--- EXERCISE GOAL ---
Find each line in the listing below that contains the word "basket" and copy those lines.

--- EXTRACTED RECORDS ---
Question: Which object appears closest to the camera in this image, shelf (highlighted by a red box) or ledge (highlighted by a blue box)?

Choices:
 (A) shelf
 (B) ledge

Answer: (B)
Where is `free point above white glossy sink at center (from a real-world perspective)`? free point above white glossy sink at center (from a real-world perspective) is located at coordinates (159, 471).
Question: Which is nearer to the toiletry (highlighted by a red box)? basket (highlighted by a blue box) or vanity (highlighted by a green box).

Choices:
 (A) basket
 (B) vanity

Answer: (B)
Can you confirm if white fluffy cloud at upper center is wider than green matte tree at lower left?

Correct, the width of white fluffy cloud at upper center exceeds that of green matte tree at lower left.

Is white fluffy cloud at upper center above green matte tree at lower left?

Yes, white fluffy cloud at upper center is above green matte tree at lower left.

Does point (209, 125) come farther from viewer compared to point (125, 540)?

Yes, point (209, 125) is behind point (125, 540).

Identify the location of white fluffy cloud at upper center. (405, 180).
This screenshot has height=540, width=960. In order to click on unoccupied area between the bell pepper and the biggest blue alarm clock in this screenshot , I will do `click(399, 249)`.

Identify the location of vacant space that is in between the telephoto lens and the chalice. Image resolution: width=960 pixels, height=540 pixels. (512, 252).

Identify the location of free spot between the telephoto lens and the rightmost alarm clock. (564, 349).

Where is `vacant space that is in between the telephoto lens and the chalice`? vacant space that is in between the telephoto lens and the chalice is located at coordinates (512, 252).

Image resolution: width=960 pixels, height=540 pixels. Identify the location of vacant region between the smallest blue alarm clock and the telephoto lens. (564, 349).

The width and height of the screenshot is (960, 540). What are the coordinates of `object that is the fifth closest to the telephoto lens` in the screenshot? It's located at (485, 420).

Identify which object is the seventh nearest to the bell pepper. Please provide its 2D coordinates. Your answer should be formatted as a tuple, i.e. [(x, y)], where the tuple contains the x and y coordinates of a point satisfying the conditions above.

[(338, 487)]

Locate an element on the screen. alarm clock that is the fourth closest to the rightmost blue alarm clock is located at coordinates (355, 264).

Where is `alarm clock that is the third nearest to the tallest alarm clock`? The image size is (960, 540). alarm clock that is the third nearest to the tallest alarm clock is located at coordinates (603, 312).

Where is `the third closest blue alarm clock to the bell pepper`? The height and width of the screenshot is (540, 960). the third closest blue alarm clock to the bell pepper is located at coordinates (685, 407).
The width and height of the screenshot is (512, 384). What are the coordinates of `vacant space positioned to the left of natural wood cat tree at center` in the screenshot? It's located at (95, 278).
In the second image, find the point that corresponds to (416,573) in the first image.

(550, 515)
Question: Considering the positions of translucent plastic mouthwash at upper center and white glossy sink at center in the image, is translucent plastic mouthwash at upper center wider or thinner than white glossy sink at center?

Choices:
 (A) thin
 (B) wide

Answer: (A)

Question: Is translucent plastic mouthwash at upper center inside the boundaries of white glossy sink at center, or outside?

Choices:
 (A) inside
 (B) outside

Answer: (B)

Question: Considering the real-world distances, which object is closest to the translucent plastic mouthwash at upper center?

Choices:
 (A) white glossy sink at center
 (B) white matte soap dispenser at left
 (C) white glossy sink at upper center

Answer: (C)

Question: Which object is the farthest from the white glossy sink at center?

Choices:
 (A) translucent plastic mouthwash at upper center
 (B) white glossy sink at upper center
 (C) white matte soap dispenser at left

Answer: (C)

--- SOLUTION TO THE PROBLEM ---
Question: Which is nearer to the toiletry (highlighted by a red box)? basket (highlighted by a blue box) or vanity (highlighted by a green box).
 (A) basket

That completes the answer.